Input for this task
--------

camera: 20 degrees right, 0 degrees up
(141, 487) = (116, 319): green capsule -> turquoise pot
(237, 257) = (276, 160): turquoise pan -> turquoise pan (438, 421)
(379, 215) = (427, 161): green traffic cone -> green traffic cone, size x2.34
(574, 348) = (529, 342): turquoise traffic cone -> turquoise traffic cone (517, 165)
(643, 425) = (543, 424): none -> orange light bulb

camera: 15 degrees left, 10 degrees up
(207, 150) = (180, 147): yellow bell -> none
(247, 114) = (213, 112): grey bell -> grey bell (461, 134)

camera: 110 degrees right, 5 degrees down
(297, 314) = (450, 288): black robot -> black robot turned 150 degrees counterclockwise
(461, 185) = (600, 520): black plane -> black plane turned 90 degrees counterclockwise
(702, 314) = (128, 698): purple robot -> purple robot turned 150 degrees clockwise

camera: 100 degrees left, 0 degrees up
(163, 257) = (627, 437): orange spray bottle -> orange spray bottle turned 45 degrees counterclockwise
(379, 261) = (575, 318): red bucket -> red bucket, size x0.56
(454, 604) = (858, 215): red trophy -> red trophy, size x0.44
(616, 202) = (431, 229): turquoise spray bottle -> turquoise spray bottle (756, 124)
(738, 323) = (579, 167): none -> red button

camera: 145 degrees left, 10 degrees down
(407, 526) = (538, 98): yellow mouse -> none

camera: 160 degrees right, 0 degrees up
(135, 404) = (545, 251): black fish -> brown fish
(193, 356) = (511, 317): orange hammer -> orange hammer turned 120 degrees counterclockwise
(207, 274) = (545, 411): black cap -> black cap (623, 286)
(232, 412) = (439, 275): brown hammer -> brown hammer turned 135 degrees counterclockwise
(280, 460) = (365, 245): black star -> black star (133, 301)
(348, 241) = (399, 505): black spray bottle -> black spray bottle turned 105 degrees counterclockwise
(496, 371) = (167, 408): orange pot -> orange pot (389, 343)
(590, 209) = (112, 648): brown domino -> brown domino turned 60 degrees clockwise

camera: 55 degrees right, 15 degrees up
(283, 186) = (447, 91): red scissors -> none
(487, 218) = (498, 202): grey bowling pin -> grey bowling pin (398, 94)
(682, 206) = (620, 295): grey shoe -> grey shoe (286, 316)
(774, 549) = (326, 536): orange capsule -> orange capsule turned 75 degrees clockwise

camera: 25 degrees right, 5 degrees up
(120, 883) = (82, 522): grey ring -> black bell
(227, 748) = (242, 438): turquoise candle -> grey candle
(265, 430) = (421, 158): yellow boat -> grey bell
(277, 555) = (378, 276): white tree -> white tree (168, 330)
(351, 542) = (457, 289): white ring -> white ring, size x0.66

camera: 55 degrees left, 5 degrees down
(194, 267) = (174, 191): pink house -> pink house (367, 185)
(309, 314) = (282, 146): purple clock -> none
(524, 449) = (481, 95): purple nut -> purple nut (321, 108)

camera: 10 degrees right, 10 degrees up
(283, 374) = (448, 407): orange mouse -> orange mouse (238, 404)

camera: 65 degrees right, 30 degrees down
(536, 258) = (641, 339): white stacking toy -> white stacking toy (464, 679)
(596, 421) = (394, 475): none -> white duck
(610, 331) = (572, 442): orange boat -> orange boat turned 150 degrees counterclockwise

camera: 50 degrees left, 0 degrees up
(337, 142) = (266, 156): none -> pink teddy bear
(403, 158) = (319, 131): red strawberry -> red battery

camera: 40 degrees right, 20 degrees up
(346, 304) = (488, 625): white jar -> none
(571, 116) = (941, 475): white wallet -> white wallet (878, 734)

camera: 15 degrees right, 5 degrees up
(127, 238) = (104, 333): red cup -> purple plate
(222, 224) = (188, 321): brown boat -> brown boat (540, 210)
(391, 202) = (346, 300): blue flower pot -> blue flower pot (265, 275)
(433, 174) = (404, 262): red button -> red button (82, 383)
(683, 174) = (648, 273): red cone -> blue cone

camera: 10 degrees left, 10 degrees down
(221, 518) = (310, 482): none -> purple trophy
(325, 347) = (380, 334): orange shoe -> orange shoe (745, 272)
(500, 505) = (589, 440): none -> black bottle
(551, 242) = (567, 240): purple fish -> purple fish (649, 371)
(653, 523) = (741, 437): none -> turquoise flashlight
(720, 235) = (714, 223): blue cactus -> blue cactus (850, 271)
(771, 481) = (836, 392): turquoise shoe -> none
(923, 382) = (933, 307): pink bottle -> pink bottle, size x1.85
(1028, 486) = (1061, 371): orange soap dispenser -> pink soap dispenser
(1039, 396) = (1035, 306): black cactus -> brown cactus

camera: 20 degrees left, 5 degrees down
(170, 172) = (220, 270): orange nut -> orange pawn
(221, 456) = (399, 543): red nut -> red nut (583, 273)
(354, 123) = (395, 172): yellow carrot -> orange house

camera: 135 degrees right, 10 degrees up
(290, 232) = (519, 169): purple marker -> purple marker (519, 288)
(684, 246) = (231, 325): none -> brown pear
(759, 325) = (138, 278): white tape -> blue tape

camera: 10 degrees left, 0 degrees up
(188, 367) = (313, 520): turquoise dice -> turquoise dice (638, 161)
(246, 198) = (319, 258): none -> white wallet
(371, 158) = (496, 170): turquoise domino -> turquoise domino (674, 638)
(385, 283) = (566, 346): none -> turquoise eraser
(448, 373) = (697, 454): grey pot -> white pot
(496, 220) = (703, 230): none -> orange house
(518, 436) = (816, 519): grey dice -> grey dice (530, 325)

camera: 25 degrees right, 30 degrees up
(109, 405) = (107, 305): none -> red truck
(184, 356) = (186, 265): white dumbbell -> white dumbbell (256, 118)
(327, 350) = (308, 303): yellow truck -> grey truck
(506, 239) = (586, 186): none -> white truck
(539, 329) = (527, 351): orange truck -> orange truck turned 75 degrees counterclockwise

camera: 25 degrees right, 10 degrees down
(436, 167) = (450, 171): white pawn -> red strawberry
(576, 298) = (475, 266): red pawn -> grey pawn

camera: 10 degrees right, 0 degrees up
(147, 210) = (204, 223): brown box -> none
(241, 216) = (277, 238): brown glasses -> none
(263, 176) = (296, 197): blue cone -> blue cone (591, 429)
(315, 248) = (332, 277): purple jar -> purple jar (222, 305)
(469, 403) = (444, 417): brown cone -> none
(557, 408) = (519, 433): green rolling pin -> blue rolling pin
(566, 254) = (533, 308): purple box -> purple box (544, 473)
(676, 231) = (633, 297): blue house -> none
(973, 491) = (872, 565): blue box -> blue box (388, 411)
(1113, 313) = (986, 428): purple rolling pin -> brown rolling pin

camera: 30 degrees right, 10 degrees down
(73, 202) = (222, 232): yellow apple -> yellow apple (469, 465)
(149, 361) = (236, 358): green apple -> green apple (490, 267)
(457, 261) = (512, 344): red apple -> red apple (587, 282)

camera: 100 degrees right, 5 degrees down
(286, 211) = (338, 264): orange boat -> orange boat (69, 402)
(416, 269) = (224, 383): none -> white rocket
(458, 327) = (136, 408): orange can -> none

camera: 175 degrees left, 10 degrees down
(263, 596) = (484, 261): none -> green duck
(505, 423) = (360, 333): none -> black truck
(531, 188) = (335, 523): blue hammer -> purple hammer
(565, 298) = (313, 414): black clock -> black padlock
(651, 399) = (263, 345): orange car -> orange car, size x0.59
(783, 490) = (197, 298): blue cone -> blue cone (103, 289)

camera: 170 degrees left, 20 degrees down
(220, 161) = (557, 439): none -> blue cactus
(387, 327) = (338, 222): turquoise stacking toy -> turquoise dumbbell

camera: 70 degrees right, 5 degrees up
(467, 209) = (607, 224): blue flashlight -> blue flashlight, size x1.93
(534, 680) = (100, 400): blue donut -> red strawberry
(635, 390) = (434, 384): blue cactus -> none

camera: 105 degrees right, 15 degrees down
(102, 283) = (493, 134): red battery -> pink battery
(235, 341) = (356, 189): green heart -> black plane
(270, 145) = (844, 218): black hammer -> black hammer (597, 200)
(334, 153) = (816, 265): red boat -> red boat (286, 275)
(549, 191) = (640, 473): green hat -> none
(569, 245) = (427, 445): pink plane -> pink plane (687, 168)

--------

Exercise brief
Using the listing above, report each line that mentions the word "cone".

Your response
(379, 215) = (427, 161): green traffic cone -> green traffic cone, size x2.34
(574, 348) = (529, 342): turquoise traffic cone -> turquoise traffic cone (517, 165)
(683, 174) = (648, 273): red cone -> blue cone
(263, 176) = (296, 197): blue cone -> blue cone (591, 429)
(469, 403) = (444, 417): brown cone -> none
(783, 490) = (197, 298): blue cone -> blue cone (103, 289)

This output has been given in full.